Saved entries
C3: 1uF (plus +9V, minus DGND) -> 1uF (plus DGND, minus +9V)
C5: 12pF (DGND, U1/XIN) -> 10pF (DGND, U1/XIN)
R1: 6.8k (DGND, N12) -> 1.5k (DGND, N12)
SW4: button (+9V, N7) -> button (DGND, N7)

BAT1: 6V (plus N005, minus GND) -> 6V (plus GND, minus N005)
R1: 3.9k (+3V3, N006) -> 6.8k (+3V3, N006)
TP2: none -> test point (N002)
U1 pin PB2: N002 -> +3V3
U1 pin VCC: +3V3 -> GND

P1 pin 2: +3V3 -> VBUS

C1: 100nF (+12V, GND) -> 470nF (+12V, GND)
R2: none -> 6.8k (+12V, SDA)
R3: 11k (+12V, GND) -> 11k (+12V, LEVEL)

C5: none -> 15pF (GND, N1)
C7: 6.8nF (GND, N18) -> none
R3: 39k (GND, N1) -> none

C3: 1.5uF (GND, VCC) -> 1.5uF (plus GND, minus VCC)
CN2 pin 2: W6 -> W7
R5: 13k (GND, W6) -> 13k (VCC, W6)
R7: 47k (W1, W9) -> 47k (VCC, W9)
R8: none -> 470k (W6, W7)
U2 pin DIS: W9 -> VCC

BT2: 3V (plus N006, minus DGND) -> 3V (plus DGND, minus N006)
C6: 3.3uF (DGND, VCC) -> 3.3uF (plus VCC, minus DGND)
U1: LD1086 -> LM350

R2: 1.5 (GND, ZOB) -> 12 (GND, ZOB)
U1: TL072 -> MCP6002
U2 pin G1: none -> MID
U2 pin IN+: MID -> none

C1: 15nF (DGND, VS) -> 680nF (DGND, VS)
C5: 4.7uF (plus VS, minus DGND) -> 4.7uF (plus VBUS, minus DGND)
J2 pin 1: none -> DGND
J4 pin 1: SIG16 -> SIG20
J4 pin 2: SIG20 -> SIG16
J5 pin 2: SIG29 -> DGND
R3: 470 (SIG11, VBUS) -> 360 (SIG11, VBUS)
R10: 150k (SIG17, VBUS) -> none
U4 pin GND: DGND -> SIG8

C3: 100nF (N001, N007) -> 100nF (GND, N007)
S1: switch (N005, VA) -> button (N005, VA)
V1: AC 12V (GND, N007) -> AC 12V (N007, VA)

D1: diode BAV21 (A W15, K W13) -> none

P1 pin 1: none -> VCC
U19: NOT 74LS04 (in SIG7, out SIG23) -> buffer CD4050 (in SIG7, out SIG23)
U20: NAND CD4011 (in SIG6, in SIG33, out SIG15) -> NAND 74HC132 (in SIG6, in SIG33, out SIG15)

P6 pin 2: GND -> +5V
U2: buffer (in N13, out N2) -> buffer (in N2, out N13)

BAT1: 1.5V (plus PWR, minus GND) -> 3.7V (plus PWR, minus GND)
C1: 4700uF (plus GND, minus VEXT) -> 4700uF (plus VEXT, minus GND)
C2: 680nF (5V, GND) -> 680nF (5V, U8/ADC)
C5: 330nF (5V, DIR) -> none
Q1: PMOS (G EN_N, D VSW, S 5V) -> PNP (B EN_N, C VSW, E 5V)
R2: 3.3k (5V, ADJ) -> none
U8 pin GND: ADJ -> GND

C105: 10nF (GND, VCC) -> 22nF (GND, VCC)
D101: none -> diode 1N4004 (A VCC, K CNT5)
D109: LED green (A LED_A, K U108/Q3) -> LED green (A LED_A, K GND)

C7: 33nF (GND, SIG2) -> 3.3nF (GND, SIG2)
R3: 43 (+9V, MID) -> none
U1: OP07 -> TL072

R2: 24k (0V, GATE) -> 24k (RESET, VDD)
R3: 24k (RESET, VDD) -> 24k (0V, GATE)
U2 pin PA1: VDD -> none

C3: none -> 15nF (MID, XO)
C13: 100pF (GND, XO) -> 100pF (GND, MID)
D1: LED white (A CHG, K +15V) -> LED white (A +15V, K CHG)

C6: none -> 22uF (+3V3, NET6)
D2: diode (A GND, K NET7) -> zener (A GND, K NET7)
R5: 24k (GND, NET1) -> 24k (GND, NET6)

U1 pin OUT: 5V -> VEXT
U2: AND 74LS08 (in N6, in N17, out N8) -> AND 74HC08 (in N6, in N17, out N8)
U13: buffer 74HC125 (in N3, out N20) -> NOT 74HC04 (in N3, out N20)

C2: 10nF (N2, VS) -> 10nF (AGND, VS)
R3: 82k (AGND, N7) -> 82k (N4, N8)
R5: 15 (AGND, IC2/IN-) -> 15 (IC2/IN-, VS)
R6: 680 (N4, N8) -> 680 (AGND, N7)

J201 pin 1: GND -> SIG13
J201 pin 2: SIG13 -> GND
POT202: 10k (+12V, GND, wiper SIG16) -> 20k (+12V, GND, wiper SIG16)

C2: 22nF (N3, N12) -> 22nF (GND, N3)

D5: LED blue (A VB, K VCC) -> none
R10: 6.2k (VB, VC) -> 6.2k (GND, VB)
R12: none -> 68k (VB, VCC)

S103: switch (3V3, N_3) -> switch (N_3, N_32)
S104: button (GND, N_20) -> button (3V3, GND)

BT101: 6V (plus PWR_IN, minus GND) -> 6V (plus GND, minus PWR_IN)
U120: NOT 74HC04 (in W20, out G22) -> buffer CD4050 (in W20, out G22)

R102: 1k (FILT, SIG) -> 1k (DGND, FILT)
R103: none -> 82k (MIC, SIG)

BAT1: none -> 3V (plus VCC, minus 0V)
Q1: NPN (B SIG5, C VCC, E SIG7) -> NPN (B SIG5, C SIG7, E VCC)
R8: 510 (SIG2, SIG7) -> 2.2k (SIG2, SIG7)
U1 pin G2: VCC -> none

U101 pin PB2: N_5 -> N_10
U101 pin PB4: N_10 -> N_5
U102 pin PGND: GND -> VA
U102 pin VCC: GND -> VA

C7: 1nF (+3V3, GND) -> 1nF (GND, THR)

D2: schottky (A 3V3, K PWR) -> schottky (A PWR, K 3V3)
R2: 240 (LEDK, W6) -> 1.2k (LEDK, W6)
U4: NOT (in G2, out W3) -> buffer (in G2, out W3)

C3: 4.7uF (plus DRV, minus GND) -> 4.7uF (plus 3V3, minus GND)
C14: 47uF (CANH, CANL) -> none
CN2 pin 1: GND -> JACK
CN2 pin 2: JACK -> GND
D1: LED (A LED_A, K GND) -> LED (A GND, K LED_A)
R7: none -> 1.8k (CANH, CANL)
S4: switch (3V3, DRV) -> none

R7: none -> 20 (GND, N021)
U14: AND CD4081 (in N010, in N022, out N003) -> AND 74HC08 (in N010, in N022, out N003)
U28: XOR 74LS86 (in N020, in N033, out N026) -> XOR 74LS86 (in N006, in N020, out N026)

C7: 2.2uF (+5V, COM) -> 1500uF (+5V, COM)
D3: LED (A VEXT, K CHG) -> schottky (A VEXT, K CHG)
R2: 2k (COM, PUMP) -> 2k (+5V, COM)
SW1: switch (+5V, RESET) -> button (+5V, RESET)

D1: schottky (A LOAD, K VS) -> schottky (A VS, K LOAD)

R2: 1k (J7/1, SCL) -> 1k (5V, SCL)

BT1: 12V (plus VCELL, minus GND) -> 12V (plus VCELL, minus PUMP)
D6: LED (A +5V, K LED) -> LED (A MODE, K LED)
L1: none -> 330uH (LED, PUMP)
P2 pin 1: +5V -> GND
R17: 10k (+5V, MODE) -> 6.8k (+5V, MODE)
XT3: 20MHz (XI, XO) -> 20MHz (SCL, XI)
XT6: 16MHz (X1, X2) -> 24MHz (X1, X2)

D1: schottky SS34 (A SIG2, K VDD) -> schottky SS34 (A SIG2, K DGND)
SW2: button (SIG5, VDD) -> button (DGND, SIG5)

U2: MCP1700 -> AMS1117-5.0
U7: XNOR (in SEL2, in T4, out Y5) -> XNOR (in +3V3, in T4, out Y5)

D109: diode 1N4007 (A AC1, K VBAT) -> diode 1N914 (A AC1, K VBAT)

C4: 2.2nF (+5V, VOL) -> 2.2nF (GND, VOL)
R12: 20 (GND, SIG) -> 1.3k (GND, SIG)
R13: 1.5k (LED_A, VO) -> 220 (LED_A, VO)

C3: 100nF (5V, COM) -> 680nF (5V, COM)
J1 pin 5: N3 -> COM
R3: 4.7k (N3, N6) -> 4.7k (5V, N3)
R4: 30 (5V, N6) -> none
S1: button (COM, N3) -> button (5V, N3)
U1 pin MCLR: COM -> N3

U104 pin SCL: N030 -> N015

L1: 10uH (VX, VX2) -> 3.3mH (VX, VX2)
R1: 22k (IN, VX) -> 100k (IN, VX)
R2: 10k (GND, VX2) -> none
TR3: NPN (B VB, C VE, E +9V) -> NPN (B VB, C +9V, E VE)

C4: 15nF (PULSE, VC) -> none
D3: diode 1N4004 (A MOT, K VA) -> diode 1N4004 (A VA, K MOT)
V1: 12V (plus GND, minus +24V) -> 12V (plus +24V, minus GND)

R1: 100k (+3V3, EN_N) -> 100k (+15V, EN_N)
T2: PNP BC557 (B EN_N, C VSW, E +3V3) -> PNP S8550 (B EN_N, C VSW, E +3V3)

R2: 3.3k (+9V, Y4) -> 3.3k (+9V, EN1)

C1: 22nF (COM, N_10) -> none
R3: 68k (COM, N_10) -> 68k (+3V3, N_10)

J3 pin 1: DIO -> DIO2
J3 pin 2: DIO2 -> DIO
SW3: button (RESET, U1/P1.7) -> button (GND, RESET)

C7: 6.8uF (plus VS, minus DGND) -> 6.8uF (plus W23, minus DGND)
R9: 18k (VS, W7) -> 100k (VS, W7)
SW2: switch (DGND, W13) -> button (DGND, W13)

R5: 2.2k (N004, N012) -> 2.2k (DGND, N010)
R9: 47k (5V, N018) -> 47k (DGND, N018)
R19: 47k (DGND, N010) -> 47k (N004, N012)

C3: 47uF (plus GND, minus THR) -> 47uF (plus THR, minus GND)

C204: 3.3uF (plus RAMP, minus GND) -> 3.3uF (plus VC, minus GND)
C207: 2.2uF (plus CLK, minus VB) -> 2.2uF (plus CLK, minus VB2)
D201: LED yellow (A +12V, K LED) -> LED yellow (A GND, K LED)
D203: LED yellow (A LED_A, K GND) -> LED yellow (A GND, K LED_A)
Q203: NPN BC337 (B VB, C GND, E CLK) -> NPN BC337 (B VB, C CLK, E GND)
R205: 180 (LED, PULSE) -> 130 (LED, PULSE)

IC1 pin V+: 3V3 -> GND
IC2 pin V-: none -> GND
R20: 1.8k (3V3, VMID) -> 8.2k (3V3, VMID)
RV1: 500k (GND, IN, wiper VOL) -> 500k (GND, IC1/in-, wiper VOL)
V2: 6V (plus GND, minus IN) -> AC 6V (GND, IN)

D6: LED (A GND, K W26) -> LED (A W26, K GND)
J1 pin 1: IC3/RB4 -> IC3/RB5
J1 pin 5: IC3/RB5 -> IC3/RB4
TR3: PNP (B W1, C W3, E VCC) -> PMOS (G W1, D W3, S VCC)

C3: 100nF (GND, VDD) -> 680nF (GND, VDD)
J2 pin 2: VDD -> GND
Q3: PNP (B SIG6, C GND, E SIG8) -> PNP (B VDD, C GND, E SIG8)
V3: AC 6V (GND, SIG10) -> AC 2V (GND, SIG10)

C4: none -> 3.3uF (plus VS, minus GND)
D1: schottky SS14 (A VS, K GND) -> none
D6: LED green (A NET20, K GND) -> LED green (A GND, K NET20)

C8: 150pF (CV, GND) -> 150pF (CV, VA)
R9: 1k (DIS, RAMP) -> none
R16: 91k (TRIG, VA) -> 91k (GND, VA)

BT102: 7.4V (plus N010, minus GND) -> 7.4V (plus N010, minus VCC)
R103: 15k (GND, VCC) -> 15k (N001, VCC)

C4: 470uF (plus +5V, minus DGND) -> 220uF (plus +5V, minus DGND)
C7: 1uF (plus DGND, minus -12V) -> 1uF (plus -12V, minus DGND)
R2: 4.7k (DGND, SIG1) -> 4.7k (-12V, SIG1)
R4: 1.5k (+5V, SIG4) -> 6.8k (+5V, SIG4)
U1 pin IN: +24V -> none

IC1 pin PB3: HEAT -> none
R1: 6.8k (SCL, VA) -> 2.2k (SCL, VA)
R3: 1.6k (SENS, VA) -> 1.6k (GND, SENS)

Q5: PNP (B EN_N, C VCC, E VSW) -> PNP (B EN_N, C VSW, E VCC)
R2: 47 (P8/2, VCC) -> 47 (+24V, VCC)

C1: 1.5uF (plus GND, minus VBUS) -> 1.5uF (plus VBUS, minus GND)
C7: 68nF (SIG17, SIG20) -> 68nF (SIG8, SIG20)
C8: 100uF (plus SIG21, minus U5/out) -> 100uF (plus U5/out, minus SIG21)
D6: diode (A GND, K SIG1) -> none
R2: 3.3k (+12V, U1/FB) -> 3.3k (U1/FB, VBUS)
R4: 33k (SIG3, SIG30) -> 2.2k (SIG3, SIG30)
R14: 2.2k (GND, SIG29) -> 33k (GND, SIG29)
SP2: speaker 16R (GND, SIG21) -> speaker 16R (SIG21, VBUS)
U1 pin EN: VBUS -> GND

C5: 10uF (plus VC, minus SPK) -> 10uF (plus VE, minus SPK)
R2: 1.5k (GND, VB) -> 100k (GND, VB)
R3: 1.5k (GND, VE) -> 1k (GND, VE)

**Problem details**
Where the data above reaches the line holding "R8: none -> 470k (W6, W7)", begin printing, and stop after the line holding "C105: 10nF (GND, VCC) -> 22nF (GND, VCC)". Each line must be reproduced exactly, with nothing else added.

**Exercise answer**
R8: none -> 470k (W6, W7)
U2 pin DIS: W9 -> VCC

BT2: 3V (plus N006, minus DGND) -> 3V (plus DGND, minus N006)
C6: 3.3uF (DGND, VCC) -> 3.3uF (plus VCC, minus DGND)
U1: LD1086 -> LM350

R2: 1.5 (GND, ZOB) -> 12 (GND, ZOB)
U1: TL072 -> MCP6002
U2 pin G1: none -> MID
U2 pin IN+: MID -> none

C1: 15nF (DGND, VS) -> 680nF (DGND, VS)
C5: 4.7uF (plus VS, minus DGND) -> 4.7uF (plus VBUS, minus DGND)
J2 pin 1: none -> DGND
J4 pin 1: SIG16 -> SIG20
J4 pin 2: SIG20 -> SIG16
J5 pin 2: SIG29 -> DGND
R3: 470 (SIG11, VBUS) -> 360 (SIG11, VBUS)
R10: 150k (SIG17, VBUS) -> none
U4 pin GND: DGND -> SIG8

C3: 100nF (N001, N007) -> 100nF (GND, N007)
S1: switch (N005, VA) -> button (N005, VA)
V1: AC 12V (GND, N007) -> AC 12V (N007, VA)

D1: diode BAV21 (A W15, K W13) -> none

P1 pin 1: none -> VCC
U19: NOT 74LS04 (in SIG7, out SIG23) -> buffer CD4050 (in SIG7, out SIG23)
U20: NAND CD4011 (in SIG6, in SIG33, out SIG15) -> NAND 74HC132 (in SIG6, in SIG33, out SIG15)

P6 pin 2: GND -> +5V
U2: buffer (in N13, out N2) -> buffer (in N2, out N13)

BAT1: 1.5V (plus PWR, minus GND) -> 3.7V (plus PWR, minus GND)
C1: 4700uF (plus GND, minus VEXT) -> 4700uF (plus VEXT, minus GND)
C2: 680nF (5V, GND) -> 680nF (5V, U8/ADC)
C5: 330nF (5V, DIR) -> none
Q1: PMOS (G EN_N, D VSW, S 5V) -> PNP (B EN_N, C VSW, E 5V)
R2: 3.3k (5V, ADJ) -> none
U8 pin GND: ADJ -> GND

C105: 10nF (GND, VCC) -> 22nF (GND, VCC)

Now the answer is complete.